EXCERPTED RECORDS below:
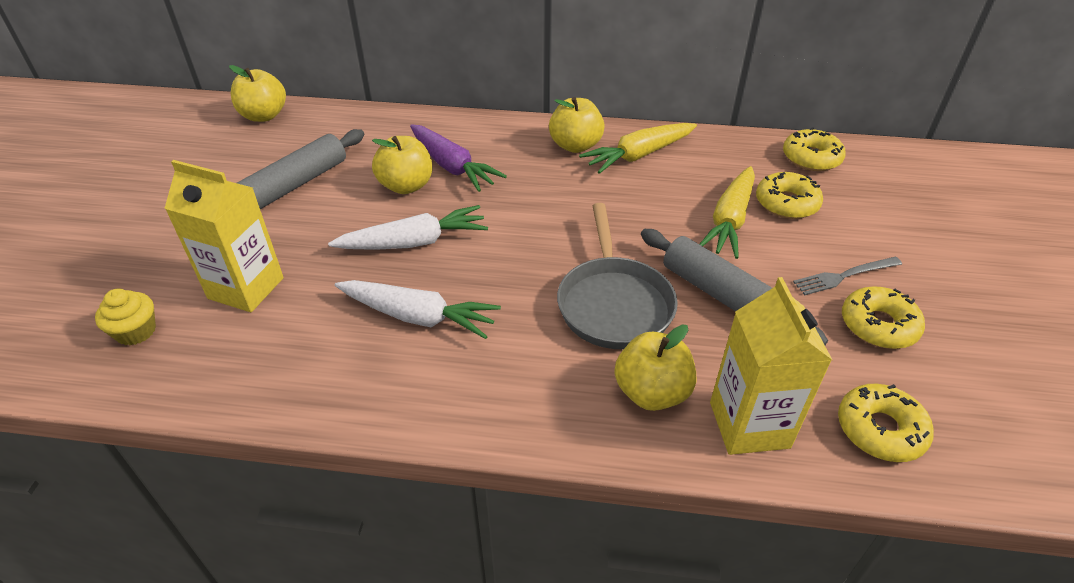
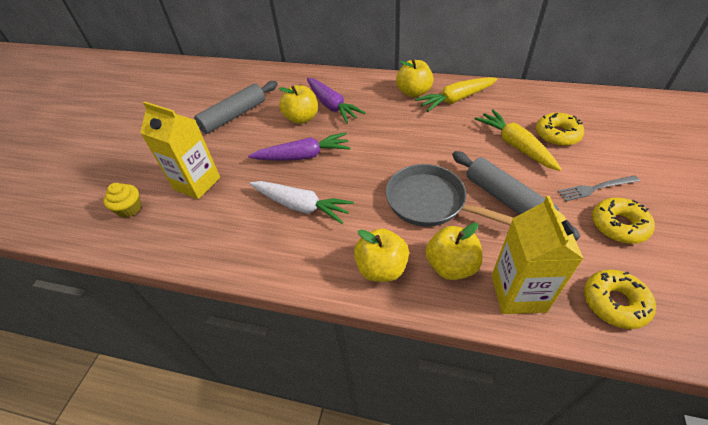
camera: 10 degrees right, 5 degrees up
yellow apple [229,65,286,122] -> yellow apple moved to [354,229,409,282]
white carrot [328,205,488,250] -> purple carrot [248,132,351,161]
grey pan [557,203,678,349] -> grey pan turned 120 degrees clockwise [386,164,513,227]
yellow carrot [699,166,755,259] -> yellow carrot turned 120 degrees clockwise [475,109,562,171]
yellow donut [783,127,846,171] -> none

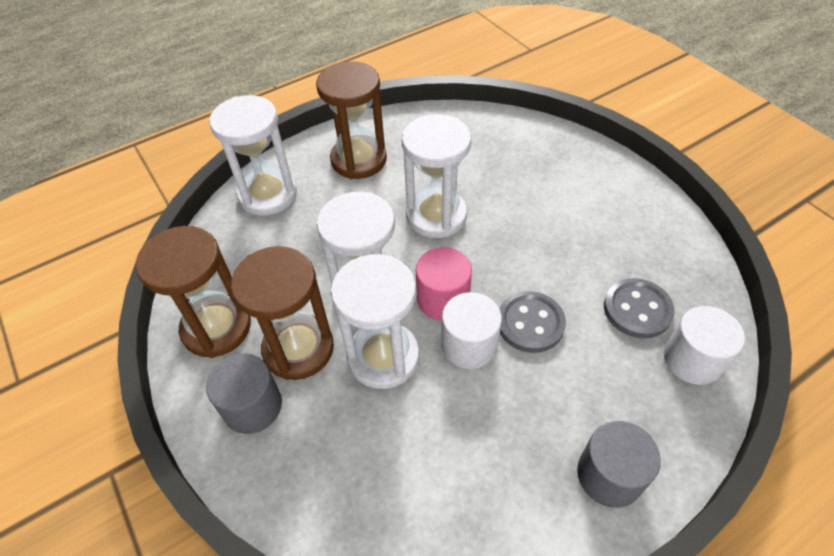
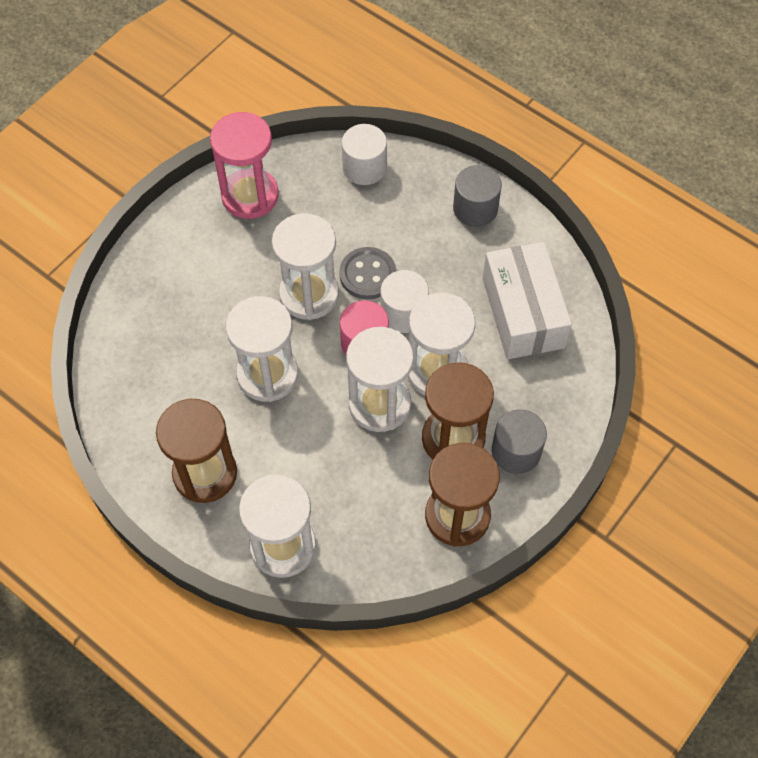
camera: 110 degrees left, 10 degrees up
grey button [604,278,675,338] -> none
none -> pink hourglass [210,112,279,219]
none -> white hourglass [272,213,339,320]
none -> white box [483,242,572,359]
End of EXCERPTED RECORDS.
### PROBLEM DESCRIPTION
Print everything from the line with "white carrot [328,205,488,250]" down to the line with "none -> pink hourglass [210,112,279,219]" in the entries above, both lines included and nothing more, without the pictures.

### WRITTEN RESPONSE
white carrot [328,205,488,250] -> purple carrot [248,132,351,161]
grey pan [557,203,678,349] -> grey pan turned 120 degrees clockwise [386,164,513,227]
yellow carrot [699,166,755,259] -> yellow carrot turned 120 degrees clockwise [475,109,562,171]
yellow donut [783,127,846,171] -> none

camera: 110 degrees left, 10 degrees up
grey button [604,278,675,338] -> none
none -> pink hourglass [210,112,279,219]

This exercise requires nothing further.